Required action:
Pictures aside, reproduce exactly each line from the one holding "white brick I7:I8" through the last line of the material, both ends included.

Information shown:
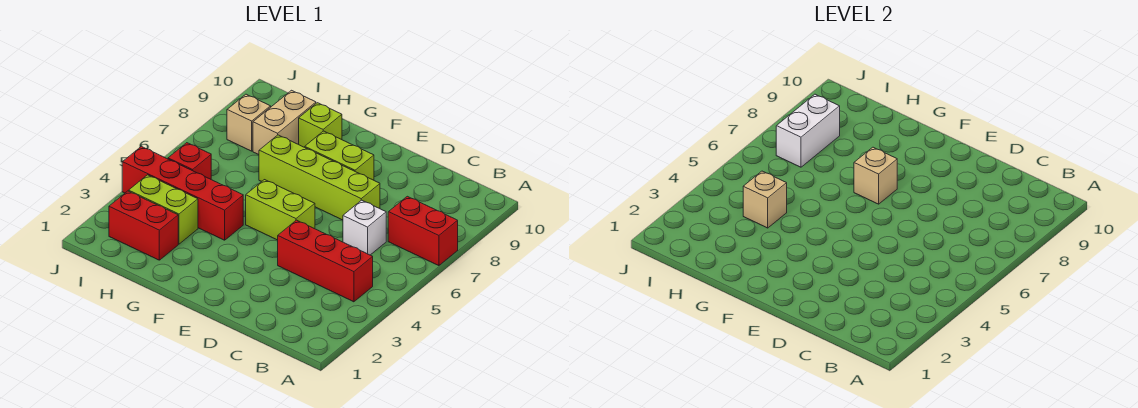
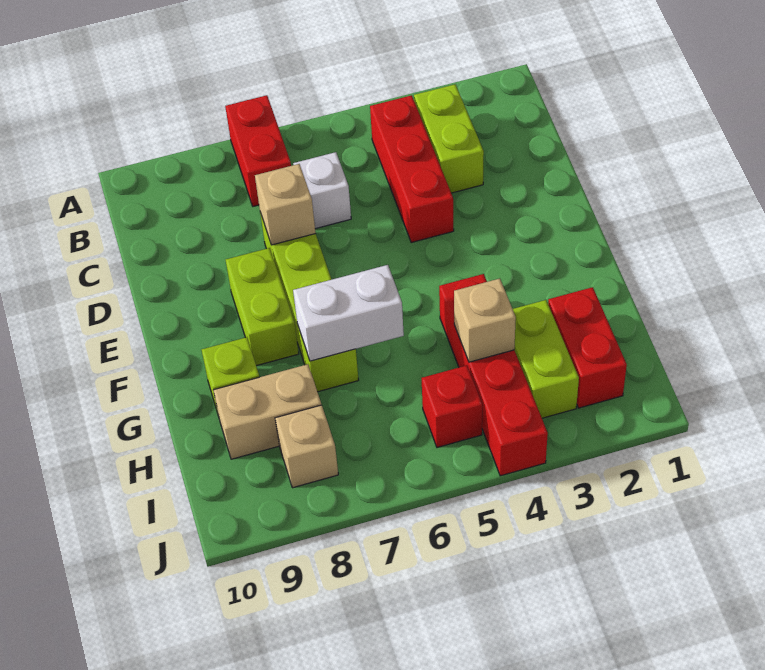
lime brick E5:F5 level 1 -> lime brick B3:C3 level 1
tan brick F7 level 2 -> tan brick D7 level 2
white brick I7:I8 level 2 -> white brick G6:G7 level 2

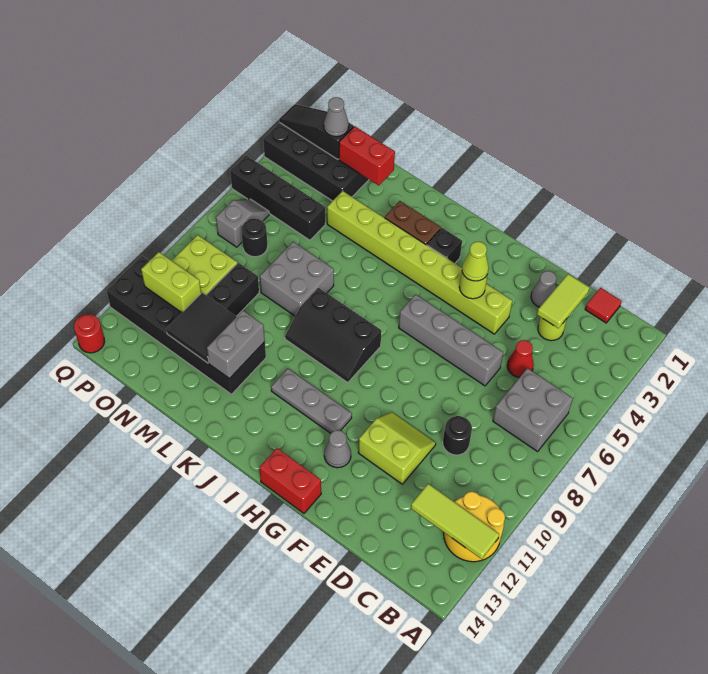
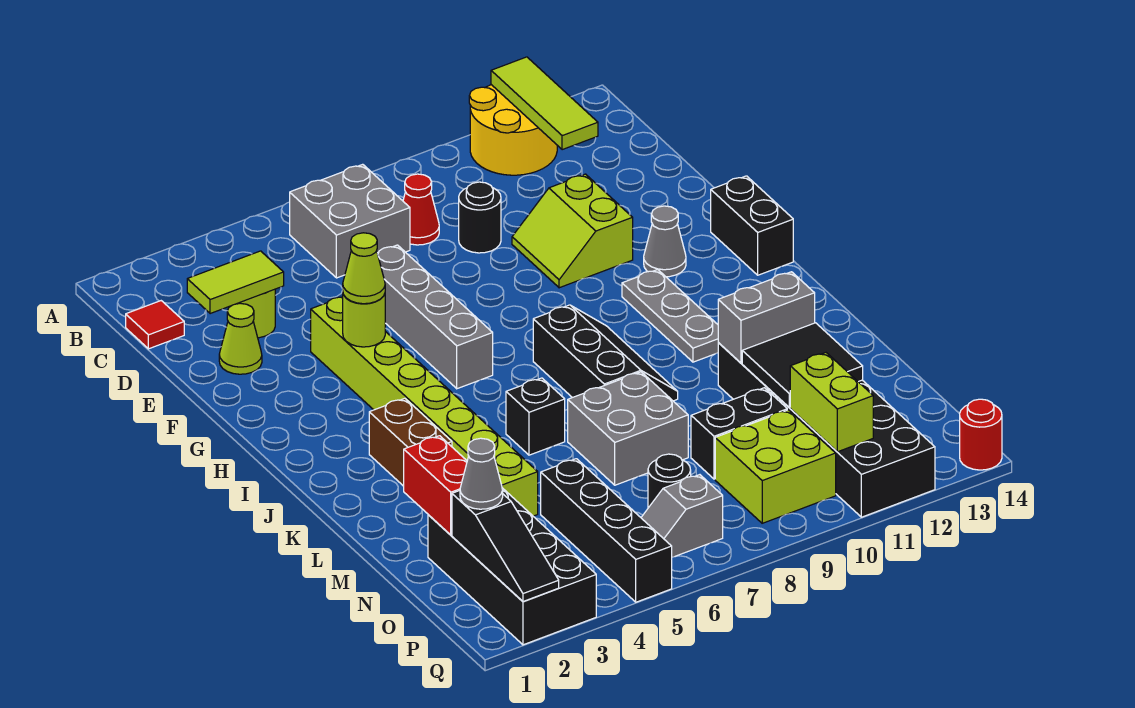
red cone D5 level 1 -> red cone C8 level 1
grey cone E2 level 1 -> lime cone E2 level 1
red brick G14:H14 level 1 -> black brick G14:H14 level 1
black brick I3 level 1 -> black brick K6 level 1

Solution to this problem:
white brick I7:I8 level 2 -> white brick G6:G7 level 2

red cone D5 level 1 -> red cone C8 level 1
grey cone E2 level 1 -> lime cone E2 level 1
red brick G14:H14 level 1 -> black brick G14:H14 level 1
black brick I3 level 1 -> black brick K6 level 1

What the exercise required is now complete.